What needs to be done: Which lines below contain "black"? Pull them out.
══ Data ══
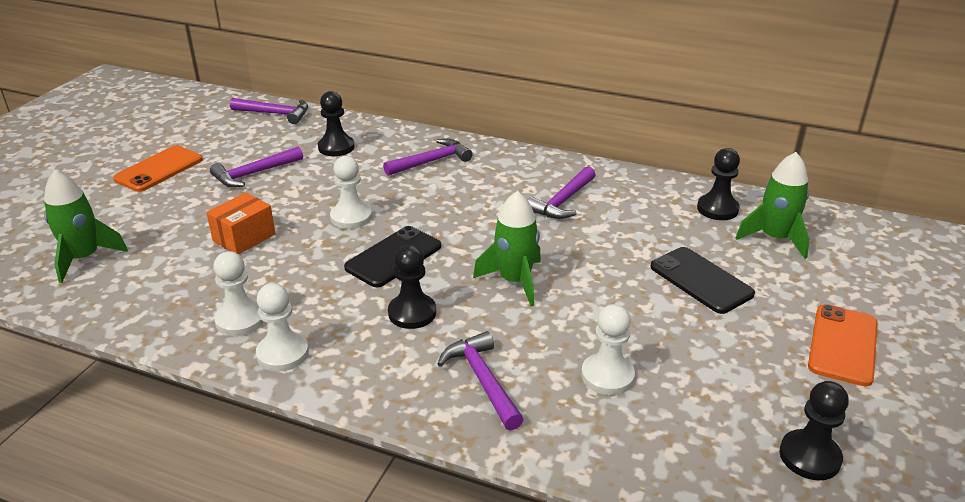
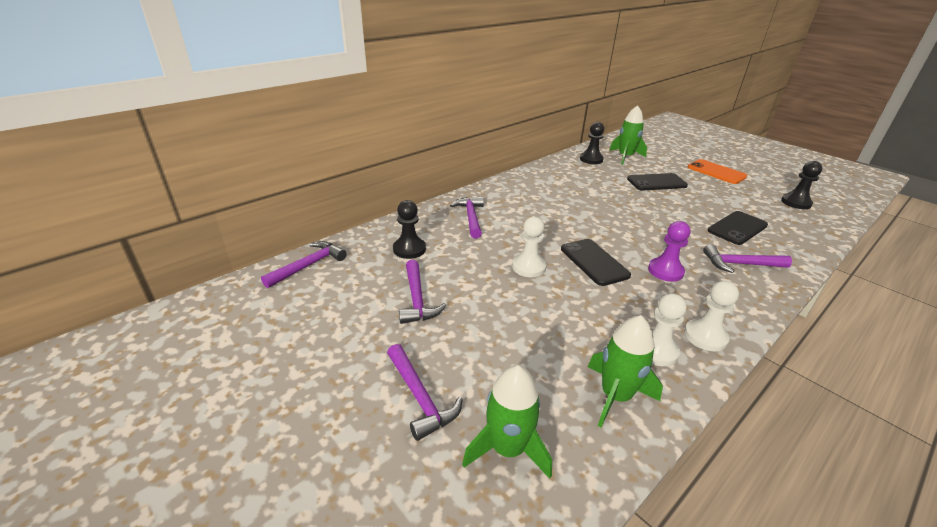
camera: 65 degrees left, 0 degrees up
(159, 169) = (349, 360): orange phone -> none
(244, 237) = (528, 325): orange box -> none
(412, 313) = (665, 271): black pawn -> purple pawn
(515, 281) = (640, 228): green rocket -> green rocket (615, 396)
(563, 201) = (557, 192): purple hammer -> purple hammer (420, 398)
(607, 376) = (737, 228): white pawn -> black phone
═══
Response below:
(412, 313) = (665, 271): black pawn -> purple pawn
(607, 376) = (737, 228): white pawn -> black phone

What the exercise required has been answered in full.